**Problem to solve:**
From the data underneath, reproduce exactly the stretch that begins at the line with "camera: 10 degrees left, 10 degrees down" and ends after the line with "(216, 353) = (419, 326): red pear -> none".

** Opening Study material block **

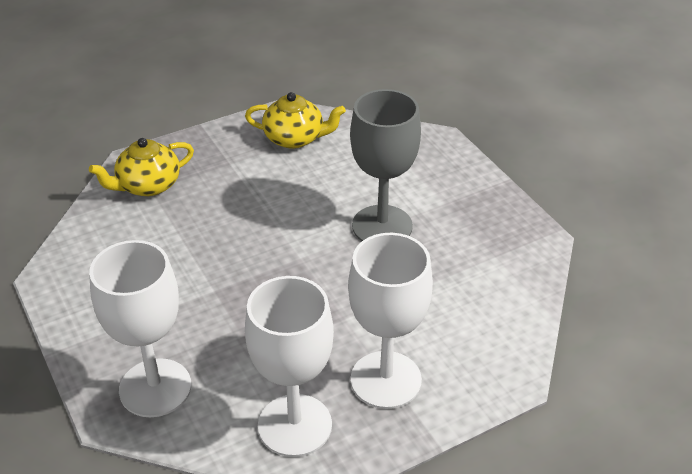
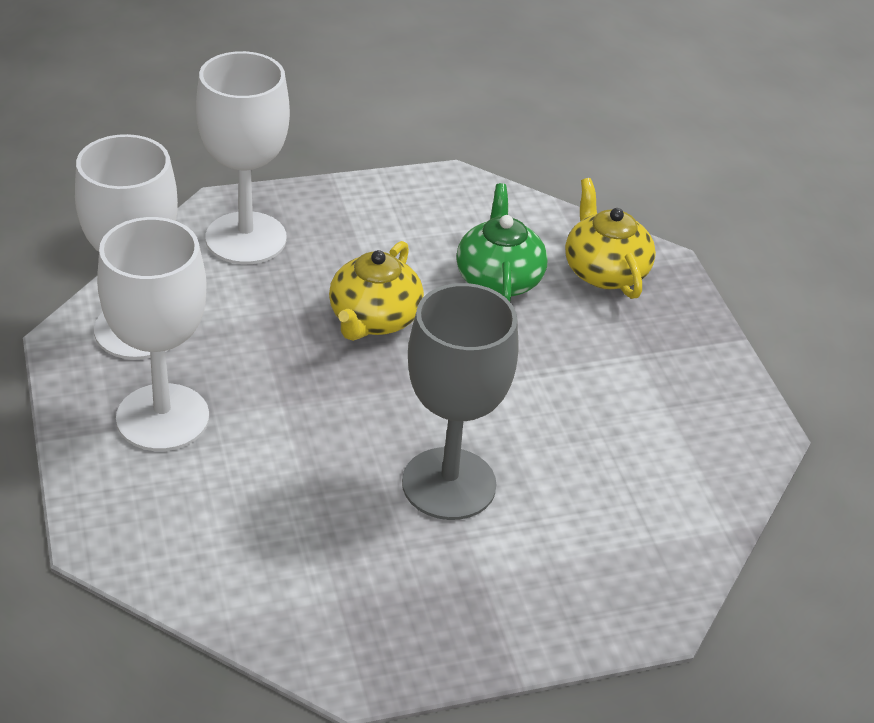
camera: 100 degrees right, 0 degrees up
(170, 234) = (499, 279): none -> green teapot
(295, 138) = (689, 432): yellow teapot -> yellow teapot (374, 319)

** Closing Study material block **
** Opening Study material block **

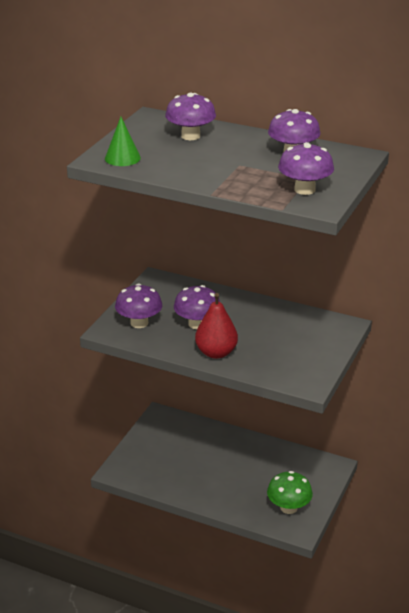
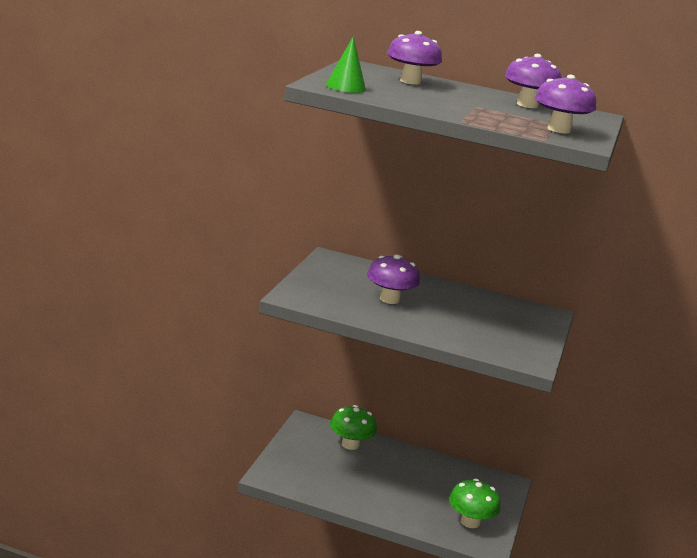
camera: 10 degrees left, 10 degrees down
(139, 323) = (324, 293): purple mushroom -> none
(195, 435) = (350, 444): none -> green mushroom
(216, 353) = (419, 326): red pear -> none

** Closing Study material block **
** Opening Study material block **

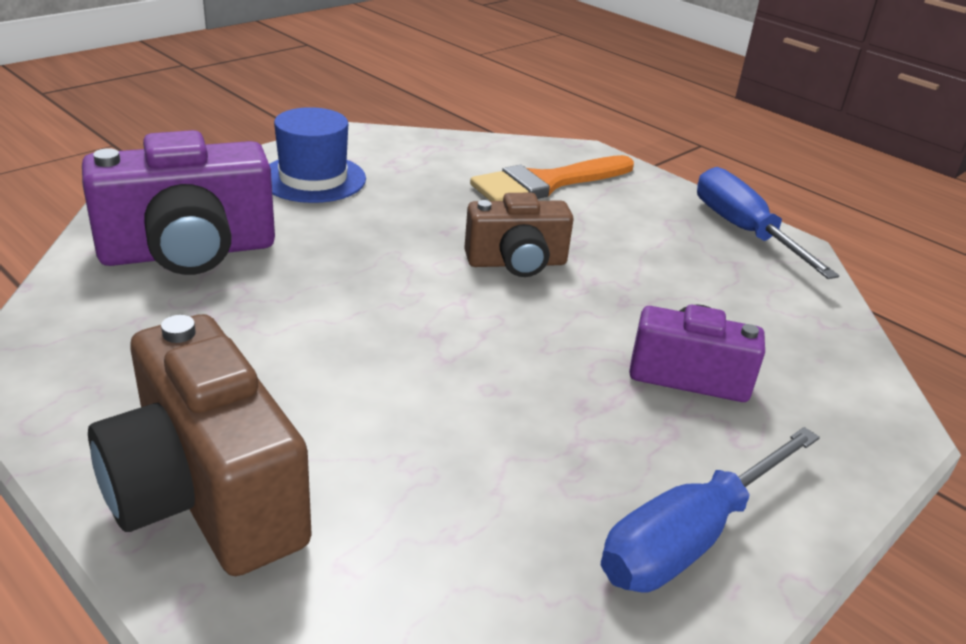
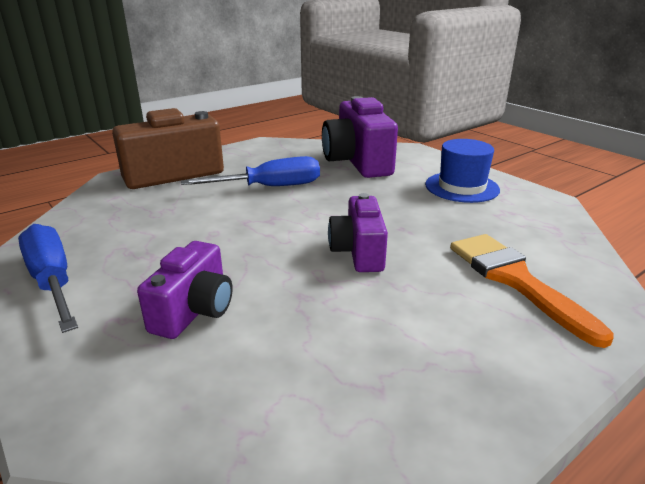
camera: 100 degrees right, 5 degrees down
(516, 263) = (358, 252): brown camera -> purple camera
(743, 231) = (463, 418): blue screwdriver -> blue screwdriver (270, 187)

** Closing Study material block **

**Expected answer:**
camera: 10 degrees left, 10 degrees down
(139, 323) = (324, 293): purple mushroom -> none
(195, 435) = (350, 444): none -> green mushroom
(216, 353) = (419, 326): red pear -> none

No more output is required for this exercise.